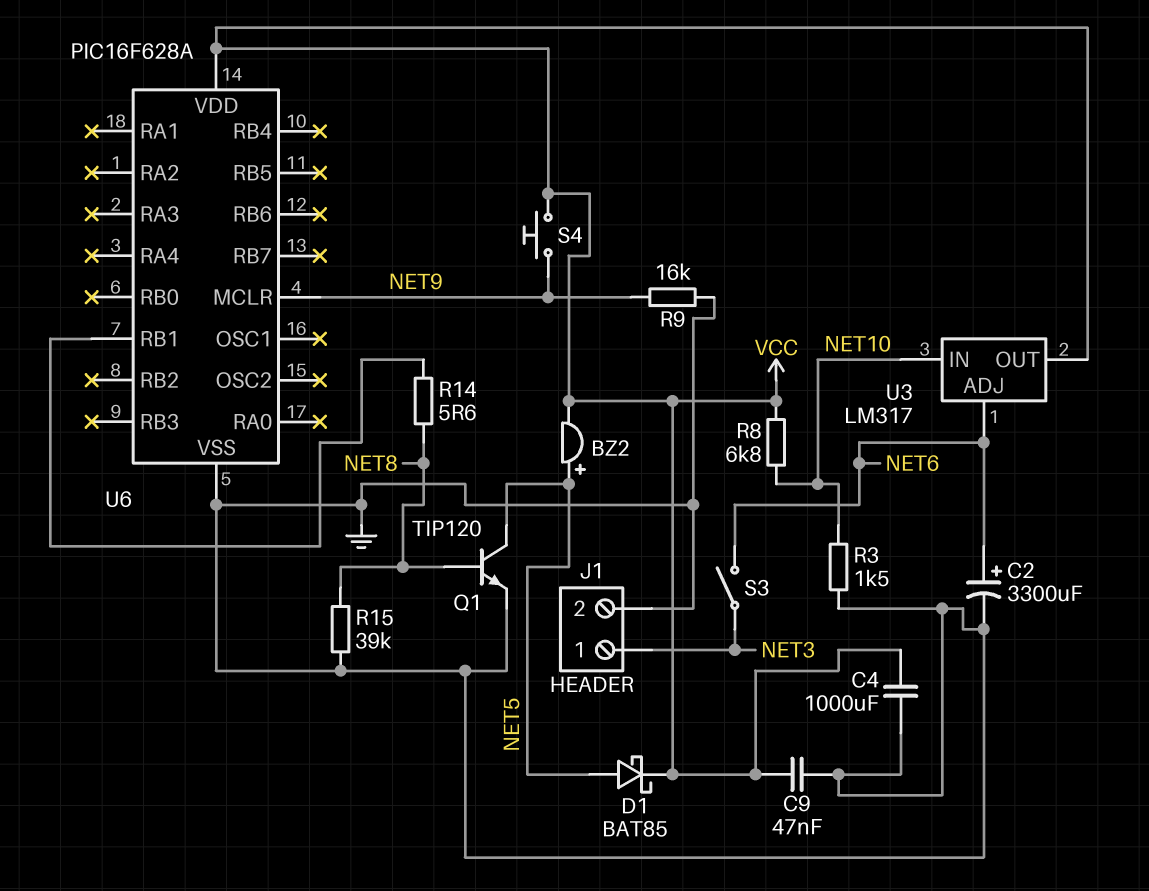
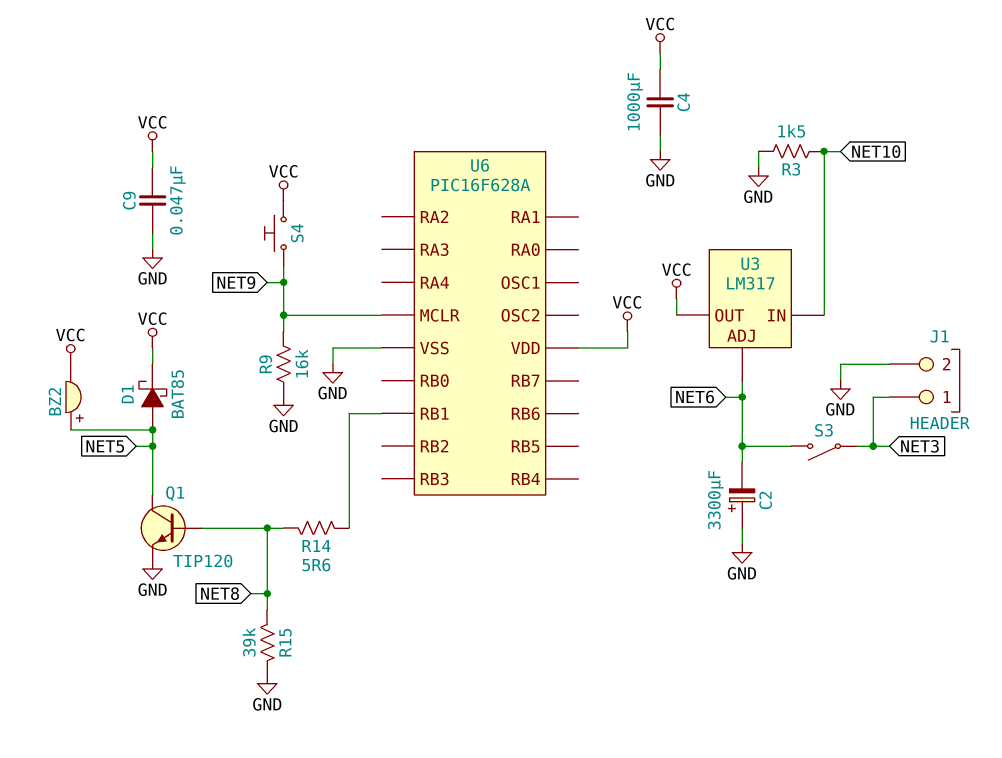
C2: 3300uF (plus NET6, minus GND) -> 3300uF (plus GND, minus NET6)
R8: 6.8k (NET10, VCC) -> none

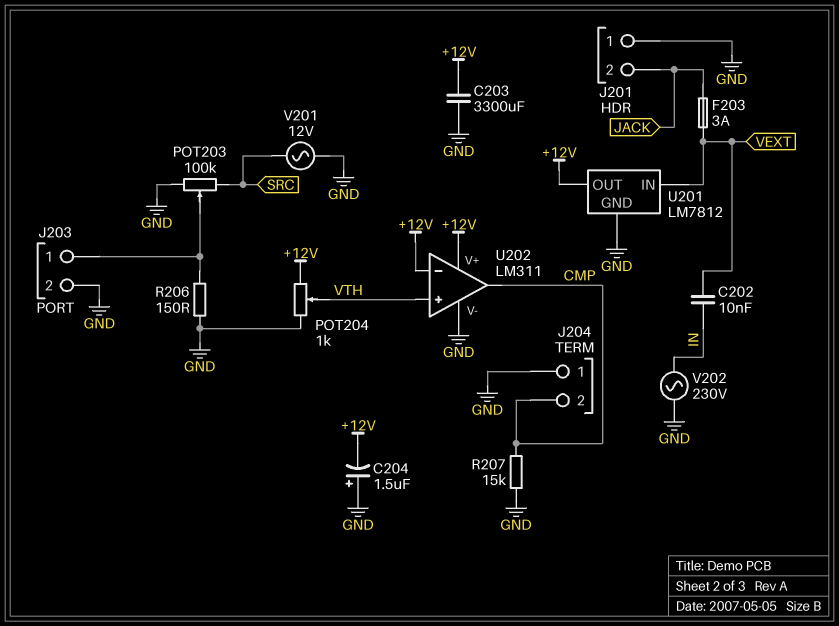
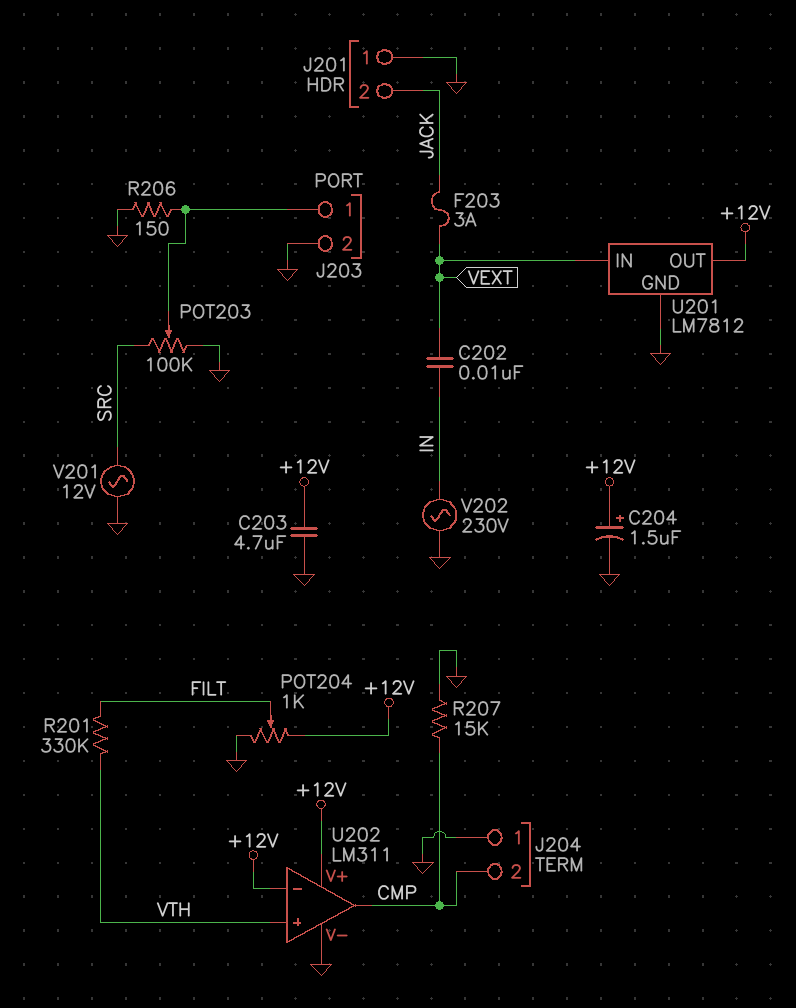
C203: 3300uF (+12V, GND) -> 4.7uF (+12V, GND)
C204: 1.5uF (plus GND, minus +12V) -> 1.5uF (plus +12V, minus GND)
POT204: 1k (+12V, GND, wiper VTH) -> 1k (+12V, GND, wiper FILT)
R201: none -> 330k (FILT, VTH)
━━━━━━━━
■ **The task**: Restate the listing above word for word and skip each picture.

■ **Answer to this task**:
C2: 3300uF (plus NET6, minus GND) -> 3300uF (plus GND, minus NET6)
R8: 6.8k (NET10, VCC) -> none

C203: 3300uF (+12V, GND) -> 4.7uF (+12V, GND)
C204: 1.5uF (plus GND, minus +12V) -> 1.5uF (plus +12V, minus GND)
POT204: 1k (+12V, GND, wiper VTH) -> 1k (+12V, GND, wiper FILT)
R201: none -> 330k (FILT, VTH)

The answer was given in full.